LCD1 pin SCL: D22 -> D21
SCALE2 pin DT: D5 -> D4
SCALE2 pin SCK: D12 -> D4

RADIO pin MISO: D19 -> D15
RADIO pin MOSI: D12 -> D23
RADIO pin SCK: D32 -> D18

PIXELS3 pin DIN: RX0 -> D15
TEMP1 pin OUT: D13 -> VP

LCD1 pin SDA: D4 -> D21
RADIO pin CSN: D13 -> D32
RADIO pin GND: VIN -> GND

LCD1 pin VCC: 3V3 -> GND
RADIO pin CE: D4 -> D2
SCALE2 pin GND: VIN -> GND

--

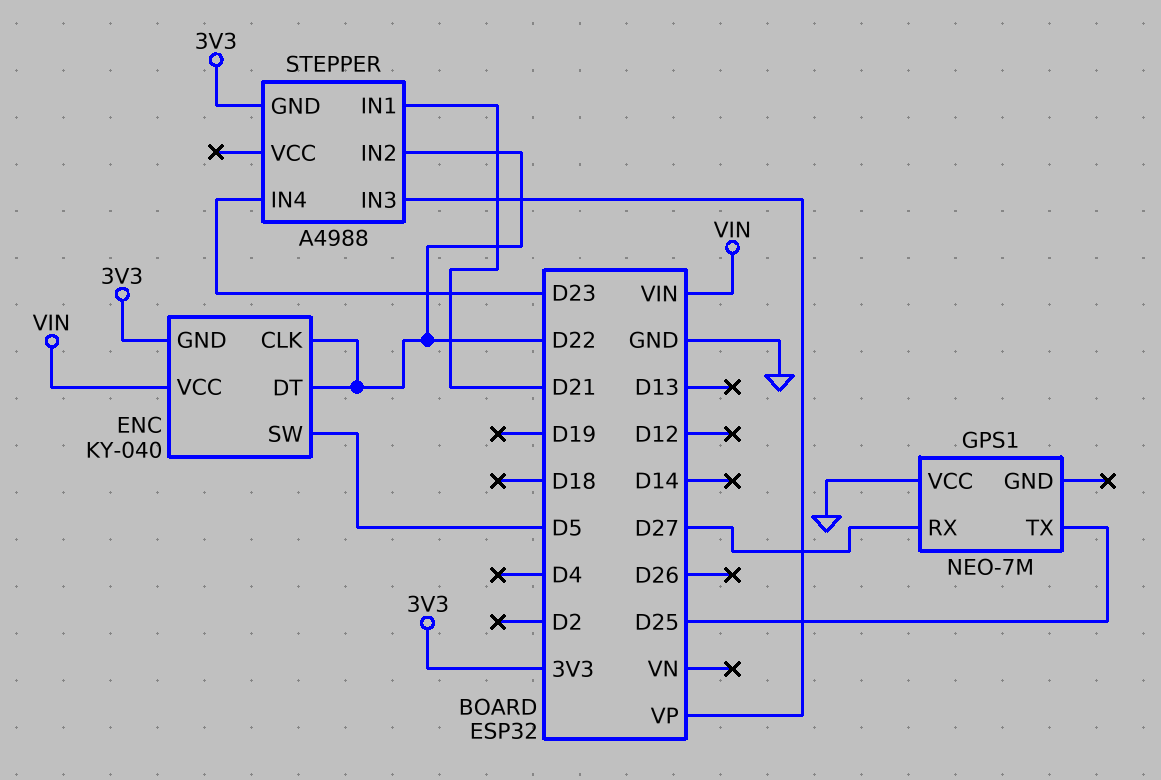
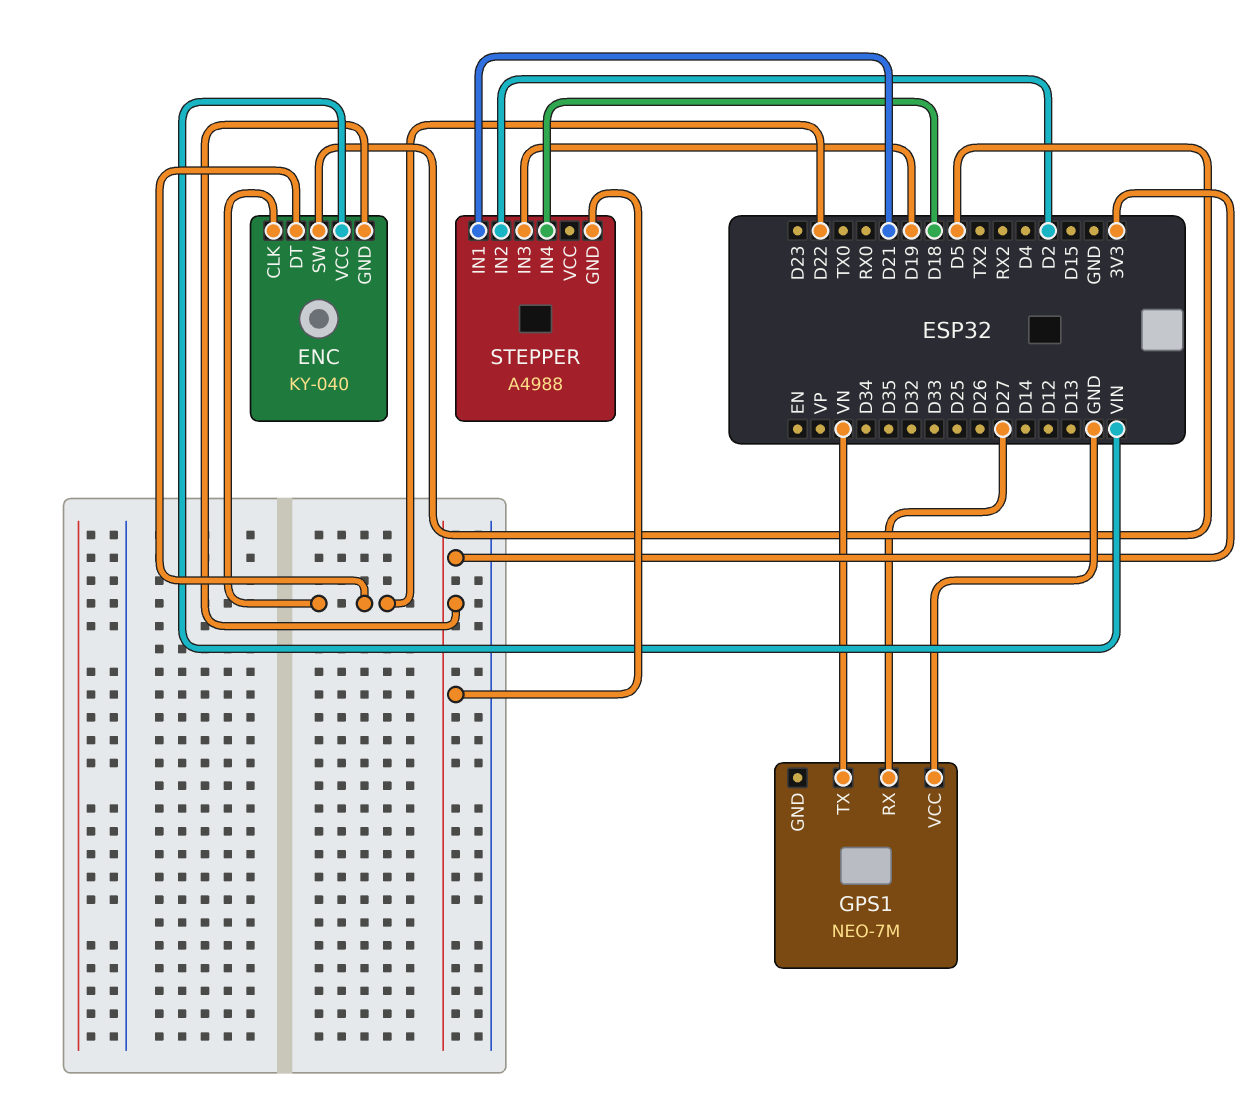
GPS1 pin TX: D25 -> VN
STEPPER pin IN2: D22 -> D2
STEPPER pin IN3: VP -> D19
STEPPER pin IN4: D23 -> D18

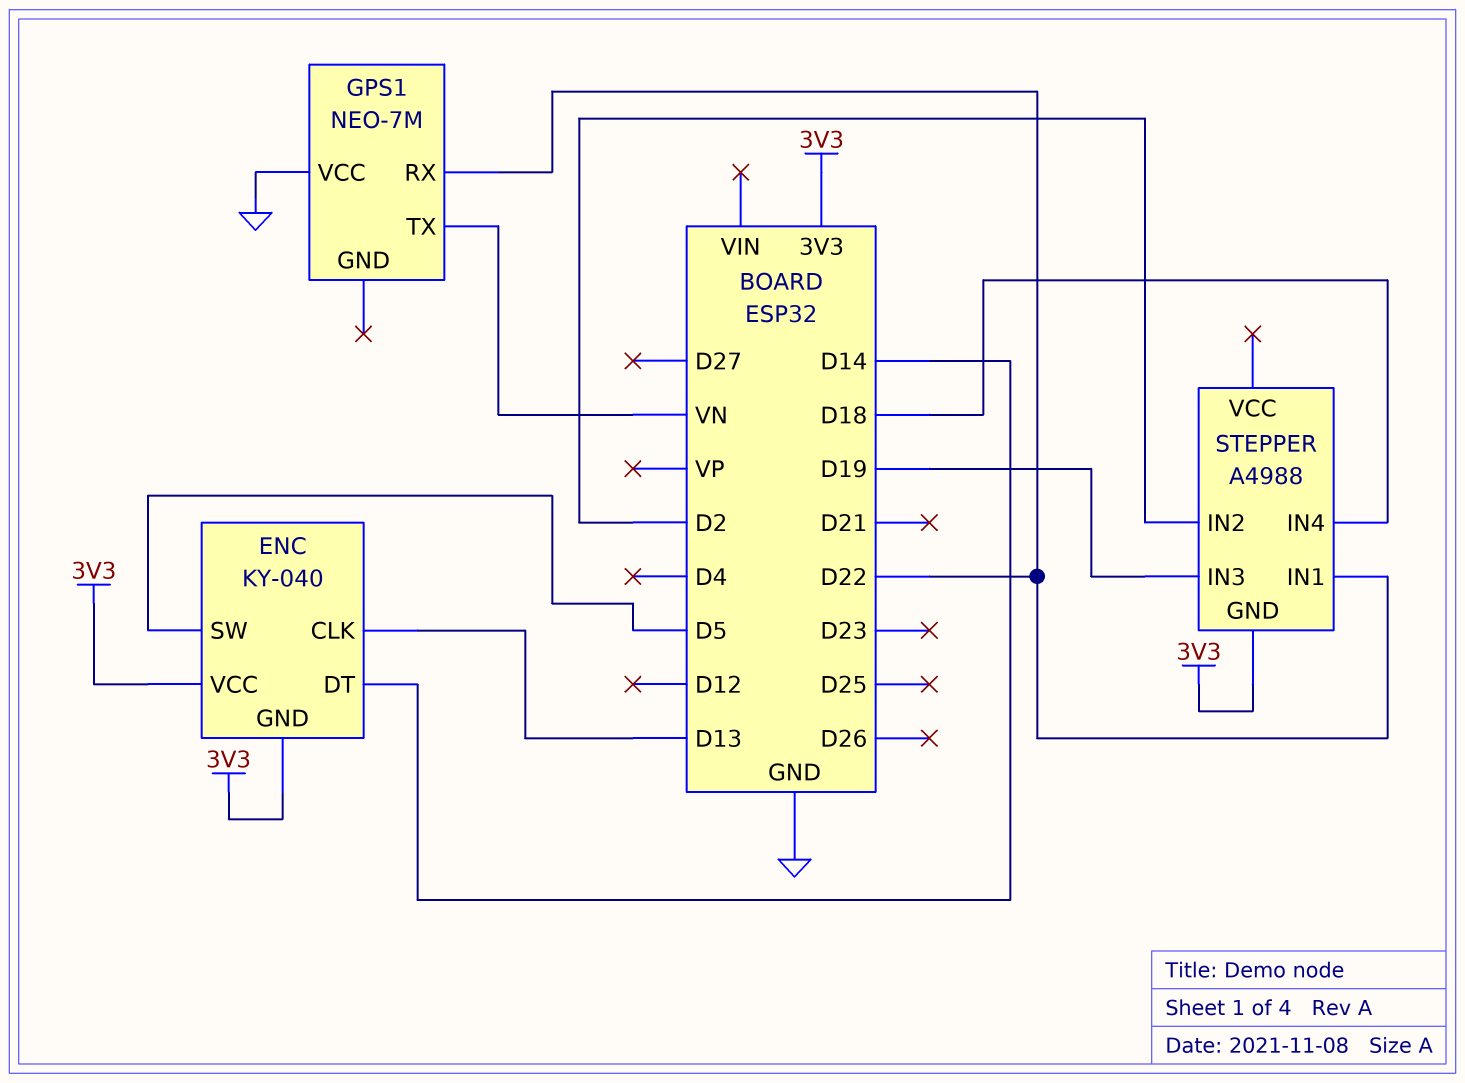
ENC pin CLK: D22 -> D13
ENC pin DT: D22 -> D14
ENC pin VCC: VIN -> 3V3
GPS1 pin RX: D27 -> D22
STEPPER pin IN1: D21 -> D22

__Task details__
Going back to the data above, write out everything from the line with "STEPPER pin IN3: VP -> D19" down to the line with "STEPPER pin IN1: D21 -> D22", both included, leaving every picture out.

__Task response__
STEPPER pin IN3: VP -> D19
STEPPER pin IN4: D23 -> D18

ENC pin CLK: D22 -> D13
ENC pin DT: D22 -> D14
ENC pin VCC: VIN -> 3V3
GPS1 pin RX: D27 -> D22
STEPPER pin IN1: D21 -> D22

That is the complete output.